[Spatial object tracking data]
*** Begin section ***
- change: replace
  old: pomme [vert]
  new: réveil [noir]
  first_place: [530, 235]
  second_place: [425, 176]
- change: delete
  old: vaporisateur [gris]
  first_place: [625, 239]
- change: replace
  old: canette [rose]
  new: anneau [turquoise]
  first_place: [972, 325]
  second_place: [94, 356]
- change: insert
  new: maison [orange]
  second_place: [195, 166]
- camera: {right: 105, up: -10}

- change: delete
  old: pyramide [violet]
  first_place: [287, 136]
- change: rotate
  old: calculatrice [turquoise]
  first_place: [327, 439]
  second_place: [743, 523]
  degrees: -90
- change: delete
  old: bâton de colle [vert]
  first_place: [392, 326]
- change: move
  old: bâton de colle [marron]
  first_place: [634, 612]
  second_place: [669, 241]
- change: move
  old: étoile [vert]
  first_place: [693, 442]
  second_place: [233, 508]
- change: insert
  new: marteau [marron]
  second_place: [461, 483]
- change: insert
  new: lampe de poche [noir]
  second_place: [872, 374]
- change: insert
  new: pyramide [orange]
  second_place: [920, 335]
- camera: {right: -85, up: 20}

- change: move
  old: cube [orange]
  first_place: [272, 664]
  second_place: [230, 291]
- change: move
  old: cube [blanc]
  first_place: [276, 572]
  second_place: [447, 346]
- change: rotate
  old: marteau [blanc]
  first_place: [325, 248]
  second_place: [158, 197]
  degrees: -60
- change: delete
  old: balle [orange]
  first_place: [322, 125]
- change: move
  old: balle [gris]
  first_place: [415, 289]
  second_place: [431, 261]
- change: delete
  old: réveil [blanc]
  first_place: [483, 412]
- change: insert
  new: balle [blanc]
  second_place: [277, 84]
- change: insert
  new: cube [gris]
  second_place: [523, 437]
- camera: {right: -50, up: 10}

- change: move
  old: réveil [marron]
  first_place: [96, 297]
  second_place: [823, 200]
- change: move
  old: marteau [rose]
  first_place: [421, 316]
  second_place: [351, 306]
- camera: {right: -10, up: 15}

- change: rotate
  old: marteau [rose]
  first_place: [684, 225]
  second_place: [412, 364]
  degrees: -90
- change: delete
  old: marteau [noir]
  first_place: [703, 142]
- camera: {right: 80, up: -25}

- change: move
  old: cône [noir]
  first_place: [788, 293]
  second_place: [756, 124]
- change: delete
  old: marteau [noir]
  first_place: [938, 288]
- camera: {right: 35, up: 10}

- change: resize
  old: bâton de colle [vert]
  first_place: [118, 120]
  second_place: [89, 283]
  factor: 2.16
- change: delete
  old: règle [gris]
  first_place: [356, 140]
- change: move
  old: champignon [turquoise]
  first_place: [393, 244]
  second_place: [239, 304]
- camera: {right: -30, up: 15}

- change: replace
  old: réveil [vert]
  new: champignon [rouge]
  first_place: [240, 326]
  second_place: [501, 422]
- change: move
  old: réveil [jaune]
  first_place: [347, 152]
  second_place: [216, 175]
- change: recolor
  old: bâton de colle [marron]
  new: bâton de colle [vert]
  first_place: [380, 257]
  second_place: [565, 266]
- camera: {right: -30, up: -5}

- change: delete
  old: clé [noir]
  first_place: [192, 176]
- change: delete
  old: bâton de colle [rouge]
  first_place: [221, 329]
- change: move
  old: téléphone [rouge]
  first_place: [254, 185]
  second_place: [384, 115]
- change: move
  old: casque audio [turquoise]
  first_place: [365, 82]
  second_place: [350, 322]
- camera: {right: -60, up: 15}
*** End section ***
Complete, exact output of the records is expected.

Finished task:
- change: replace
  old: pomme [vert]
  new: réveil [noir]
  first_place: [530, 235]
  second_place: [425, 176]
- change: delete
  old: vaporisateur [gris]
  first_place: [625, 239]
- change: replace
  old: canette [rose]
  new: anneau [turquoise]
  first_place: [972, 325]
  second_place: [94, 356]
- change: insert
  new: maison [orange]
  second_place: [195, 166]
- camera: {right: 105, up: -10}

- change: delete
  old: pyramide [violet]
  first_place: [287, 136]
- change: rotate
  old: calculatrice [turquoise]
  first_place: [327, 439]
  second_place: [743, 523]
  degrees: -90
- change: delete
  old: bâton de colle [vert]
  first_place: [392, 326]
- change: move
  old: bâton de colle [marron]
  first_place: [634, 612]
  second_place: [669, 241]
- change: move
  old: étoile [vert]
  first_place: [693, 442]
  second_place: [233, 508]
- change: insert
  new: marteau [marron]
  second_place: [461, 483]
- change: insert
  new: lampe de poche [noir]
  second_place: [872, 374]
- change: insert
  new: pyramide [orange]
  second_place: [920, 335]
- camera: {right: -85, up: 20}

- change: move
  old: cube [orange]
  first_place: [272, 664]
  second_place: [230, 291]
- change: move
  old: cube [blanc]
  first_place: [276, 572]
  second_place: [447, 346]
- change: rotate
  old: marteau [blanc]
  first_place: [325, 248]
  second_place: [158, 197]
  degrees: -60
- change: delete
  old: balle [orange]
  first_place: [322, 125]
- change: move
  old: balle [gris]
  first_place: [415, 289]
  second_place: [431, 261]
- change: delete
  old: réveil [blanc]
  first_place: [483, 412]
- change: insert
  new: balle [blanc]
  second_place: [277, 84]
- change: insert
  new: cube [gris]
  second_place: [523, 437]
- camera: {right: -50, up: 10}

- change: move
  old: réveil [marron]
  first_place: [96, 297]
  second_place: [823, 200]
- change: move
  old: marteau [rose]
  first_place: [421, 316]
  second_place: [351, 306]
- camera: {right: -10, up: 15}

- change: rotate
  old: marteau [rose]
  first_place: [684, 225]
  second_place: [412, 364]
  degrees: -90
- change: delete
  old: marteau [noir]
  first_place: [703, 142]
- camera: {right: 80, up: -25}

- change: move
  old: cône [noir]
  first_place: [788, 293]
  second_place: [756, 124]
- change: delete
  old: marteau [noir]
  first_place: [938, 288]
- camera: {right: 35, up: 10}

- change: resize
  old: bâton de colle [vert]
  first_place: [118, 120]
  second_place: [89, 283]
  factor: 2.16
- change: delete
  old: règle [gris]
  first_place: [356, 140]
- change: move
  old: champignon [turquoise]
  first_place: [393, 244]
  second_place: [239, 304]
- camera: {right: -30, up: 15}

- change: replace
  old: réveil [vert]
  new: champignon [rouge]
  first_place: [240, 326]
  second_place: [501, 422]
- change: move
  old: réveil [jaune]
  first_place: [347, 152]
  second_place: [216, 175]
- change: recolor
  old: bâton de colle [marron]
  new: bâton de colle [vert]
  first_place: [380, 257]
  second_place: [565, 266]
- camera: {right: -30, up: -5}

- change: delete
  old: clé [noir]
  first_place: [192, 176]
- change: delete
  old: bâton de colle [rouge]
  first_place: [221, 329]
- change: move
  old: téléphone [rouge]
  first_place: [254, 185]
  second_place: [384, 115]
- change: move
  old: casque audio [turquoise]
  first_place: [365, 82]
  second_place: [350, 322]
- camera: {right: -60, up: 15}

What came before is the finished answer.